→ **PROMPT**
At the line with "IC101: LM7809 -> MCP1700", start copying; carry on through the last line of the material below, exactly as written, and stop there.

——————

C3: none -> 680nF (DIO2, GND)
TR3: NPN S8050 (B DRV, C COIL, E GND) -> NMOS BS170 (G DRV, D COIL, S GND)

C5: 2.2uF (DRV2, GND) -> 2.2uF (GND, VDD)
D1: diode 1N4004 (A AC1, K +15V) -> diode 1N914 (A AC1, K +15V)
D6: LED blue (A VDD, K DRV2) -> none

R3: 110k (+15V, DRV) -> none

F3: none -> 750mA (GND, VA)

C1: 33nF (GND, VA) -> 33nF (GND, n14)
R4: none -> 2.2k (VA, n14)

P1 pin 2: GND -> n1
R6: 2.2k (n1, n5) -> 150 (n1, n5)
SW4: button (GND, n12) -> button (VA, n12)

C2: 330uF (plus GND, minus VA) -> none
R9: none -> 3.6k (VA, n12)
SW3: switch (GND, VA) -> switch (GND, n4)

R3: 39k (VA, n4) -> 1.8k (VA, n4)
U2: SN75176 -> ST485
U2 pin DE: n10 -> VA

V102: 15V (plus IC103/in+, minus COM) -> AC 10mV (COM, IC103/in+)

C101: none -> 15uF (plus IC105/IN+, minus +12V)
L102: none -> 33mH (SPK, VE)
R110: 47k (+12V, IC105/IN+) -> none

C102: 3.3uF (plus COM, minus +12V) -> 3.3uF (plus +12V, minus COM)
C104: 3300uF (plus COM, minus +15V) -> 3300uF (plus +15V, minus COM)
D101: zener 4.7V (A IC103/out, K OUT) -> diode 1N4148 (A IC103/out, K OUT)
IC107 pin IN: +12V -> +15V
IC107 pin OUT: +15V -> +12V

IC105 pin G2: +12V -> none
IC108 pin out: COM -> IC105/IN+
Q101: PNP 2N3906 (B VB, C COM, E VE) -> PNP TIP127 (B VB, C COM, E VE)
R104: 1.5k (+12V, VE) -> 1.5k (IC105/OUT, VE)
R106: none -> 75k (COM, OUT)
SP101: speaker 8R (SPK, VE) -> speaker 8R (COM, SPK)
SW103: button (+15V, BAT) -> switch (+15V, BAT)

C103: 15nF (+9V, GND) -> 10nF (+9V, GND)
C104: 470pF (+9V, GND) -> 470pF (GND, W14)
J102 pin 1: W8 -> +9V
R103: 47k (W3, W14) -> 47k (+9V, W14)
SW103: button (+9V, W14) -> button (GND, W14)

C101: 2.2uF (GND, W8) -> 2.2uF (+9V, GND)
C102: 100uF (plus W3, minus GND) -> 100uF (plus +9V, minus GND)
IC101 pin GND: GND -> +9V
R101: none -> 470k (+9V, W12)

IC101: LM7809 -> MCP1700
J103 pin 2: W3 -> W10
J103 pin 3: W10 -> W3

——————

→ **RESPONSE TO THE TASK**
IC101: LM7809 -> MCP1700
J103 pin 2: W3 -> W10
J103 pin 3: W10 -> W3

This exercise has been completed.